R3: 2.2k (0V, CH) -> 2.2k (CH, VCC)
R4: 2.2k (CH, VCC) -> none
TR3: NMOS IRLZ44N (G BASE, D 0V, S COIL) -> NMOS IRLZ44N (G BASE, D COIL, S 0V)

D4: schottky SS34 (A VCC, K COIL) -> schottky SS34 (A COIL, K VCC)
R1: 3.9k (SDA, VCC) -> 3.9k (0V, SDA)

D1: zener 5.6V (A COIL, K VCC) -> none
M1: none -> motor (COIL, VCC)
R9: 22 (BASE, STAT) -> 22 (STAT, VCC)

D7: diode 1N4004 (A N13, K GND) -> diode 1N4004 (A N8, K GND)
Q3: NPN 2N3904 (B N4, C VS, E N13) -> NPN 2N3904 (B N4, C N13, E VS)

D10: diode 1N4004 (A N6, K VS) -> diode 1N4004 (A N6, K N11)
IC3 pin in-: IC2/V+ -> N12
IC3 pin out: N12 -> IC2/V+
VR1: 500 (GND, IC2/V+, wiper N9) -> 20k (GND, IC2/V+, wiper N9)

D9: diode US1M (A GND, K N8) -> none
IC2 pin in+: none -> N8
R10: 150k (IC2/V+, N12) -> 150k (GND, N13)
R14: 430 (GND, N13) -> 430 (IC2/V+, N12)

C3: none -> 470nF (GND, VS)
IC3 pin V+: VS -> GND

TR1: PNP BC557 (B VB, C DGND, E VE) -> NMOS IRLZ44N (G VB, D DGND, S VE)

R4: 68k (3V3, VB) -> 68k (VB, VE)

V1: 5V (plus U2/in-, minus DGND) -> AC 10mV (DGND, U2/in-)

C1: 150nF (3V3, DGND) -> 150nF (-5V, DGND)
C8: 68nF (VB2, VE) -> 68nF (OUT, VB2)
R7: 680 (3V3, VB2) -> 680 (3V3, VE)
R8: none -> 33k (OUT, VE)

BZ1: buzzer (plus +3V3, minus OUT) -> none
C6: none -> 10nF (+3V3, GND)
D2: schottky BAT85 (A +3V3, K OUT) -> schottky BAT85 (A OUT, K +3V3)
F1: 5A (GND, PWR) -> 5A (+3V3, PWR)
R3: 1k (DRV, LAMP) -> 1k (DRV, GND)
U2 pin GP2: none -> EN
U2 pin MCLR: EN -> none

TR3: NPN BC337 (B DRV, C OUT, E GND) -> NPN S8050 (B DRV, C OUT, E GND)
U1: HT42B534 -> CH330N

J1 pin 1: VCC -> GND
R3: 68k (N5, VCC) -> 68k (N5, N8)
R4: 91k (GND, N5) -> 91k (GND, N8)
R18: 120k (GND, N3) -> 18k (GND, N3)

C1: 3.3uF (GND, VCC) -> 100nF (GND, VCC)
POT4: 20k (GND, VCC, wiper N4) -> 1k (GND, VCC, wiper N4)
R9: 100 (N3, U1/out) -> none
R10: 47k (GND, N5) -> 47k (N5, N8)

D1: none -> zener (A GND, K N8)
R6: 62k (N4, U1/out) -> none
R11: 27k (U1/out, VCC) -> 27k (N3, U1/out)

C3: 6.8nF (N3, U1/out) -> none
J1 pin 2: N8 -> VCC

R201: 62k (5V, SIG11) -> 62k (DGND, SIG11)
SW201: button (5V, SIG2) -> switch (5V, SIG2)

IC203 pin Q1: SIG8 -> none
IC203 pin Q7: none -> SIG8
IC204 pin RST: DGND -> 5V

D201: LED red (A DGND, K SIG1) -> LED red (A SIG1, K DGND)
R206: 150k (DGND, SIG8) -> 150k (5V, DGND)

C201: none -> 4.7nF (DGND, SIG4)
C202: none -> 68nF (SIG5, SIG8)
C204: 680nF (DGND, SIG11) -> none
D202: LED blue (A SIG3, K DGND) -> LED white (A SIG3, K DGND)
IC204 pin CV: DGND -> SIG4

▸ WHAT YOU HAVE TO DO
Nothing in the records should be left out; write all of them out again exactly.

▸ REPLY TO THE TASK
R3: 2.2k (0V, CH) -> 2.2k (CH, VCC)
R4: 2.2k (CH, VCC) -> none
TR3: NMOS IRLZ44N (G BASE, D 0V, S COIL) -> NMOS IRLZ44N (G BASE, D COIL, S 0V)

D4: schottky SS34 (A VCC, K COIL) -> schottky SS34 (A COIL, K VCC)
R1: 3.9k (SDA, VCC) -> 3.9k (0V, SDA)

D1: zener 5.6V (A COIL, K VCC) -> none
M1: none -> motor (COIL, VCC)
R9: 22 (BASE, STAT) -> 22 (STAT, VCC)

D7: diode 1N4004 (A N13, K GND) -> diode 1N4004 (A N8, K GND)
Q3: NPN 2N3904 (B N4, C VS, E N13) -> NPN 2N3904 (B N4, C N13, E VS)

D10: diode 1N4004 (A N6, K VS) -> diode 1N4004 (A N6, K N11)
IC3 pin in-: IC2/V+ -> N12
IC3 pin out: N12 -> IC2/V+
VR1: 500 (GND, IC2/V+, wiper N9) -> 20k (GND, IC2/V+, wiper N9)

D9: diode US1M (A GND, K N8) -> none
IC2 pin in+: none -> N8
R10: 150k (IC2/V+, N12) -> 150k (GND, N13)
R14: 430 (GND, N13) -> 430 (IC2/V+, N12)

C3: none -> 470nF (GND, VS)
IC3 pin V+: VS -> GND

TR1: PNP BC557 (B VB, C DGND, E VE) -> NMOS IRLZ44N (G VB, D DGND, S VE)

R4: 68k (3V3, VB) -> 68k (VB, VE)

V1: 5V (plus U2/in-, minus DGND) -> AC 10mV (DGND, U2/in-)

C1: 150nF (3V3, DGND) -> 150nF (-5V, DGND)
C8: 68nF (VB2, VE) -> 68nF (OUT, VB2)
R7: 680 (3V3, VB2) -> 680 (3V3, VE)
R8: none -> 33k (OUT, VE)

BZ1: buzzer (plus +3V3, minus OUT) -> none
C6: none -> 10nF (+3V3, GND)
D2: schottky BAT85 (A +3V3, K OUT) -> schottky BAT85 (A OUT, K +3V3)
F1: 5A (GND, PWR) -> 5A (+3V3, PWR)
R3: 1k (DRV, LAMP) -> 1k (DRV, GND)
U2 pin GP2: none -> EN
U2 pin MCLR: EN -> none

TR3: NPN BC337 (B DRV, C OUT, E GND) -> NPN S8050 (B DRV, C OUT, E GND)
U1: HT42B534 -> CH330N

J1 pin 1: VCC -> GND
R3: 68k (N5, VCC) -> 68k (N5, N8)
R4: 91k (GND, N5) -> 91k (GND, N8)
R18: 120k (GND, N3) -> 18k (GND, N3)

C1: 3.3uF (GND, VCC) -> 100nF (GND, VCC)
POT4: 20k (GND, VCC, wiper N4) -> 1k (GND, VCC, wiper N4)
R9: 100 (N3, U1/out) -> none
R10: 47k (GND, N5) -> 47k (N5, N8)

D1: none -> zener (A GND, K N8)
R6: 62k (N4, U1/out) -> none
R11: 27k (U1/out, VCC) -> 27k (N3, U1/out)

C3: 6.8nF (N3, U1/out) -> none
J1 pin 2: N8 -> VCC

R201: 62k (5V, SIG11) -> 62k (DGND, SIG11)
SW201: button (5V, SIG2) -> switch (5V, SIG2)

IC203 pin Q1: SIG8 -> none
IC203 pin Q7: none -> SIG8
IC204 pin RST: DGND -> 5V

D201: LED red (A DGND, K SIG1) -> LED red (A SIG1, K DGND)
R206: 150k (DGND, SIG8) -> 150k (5V, DGND)

C201: none -> 4.7nF (DGND, SIG4)
C202: none -> 68nF (SIG5, SIG8)
C204: 680nF (DGND, SIG11) -> none
D202: LED blue (A SIG3, K DGND) -> LED white (A SIG3, K DGND)
IC204 pin CV: DGND -> SIG4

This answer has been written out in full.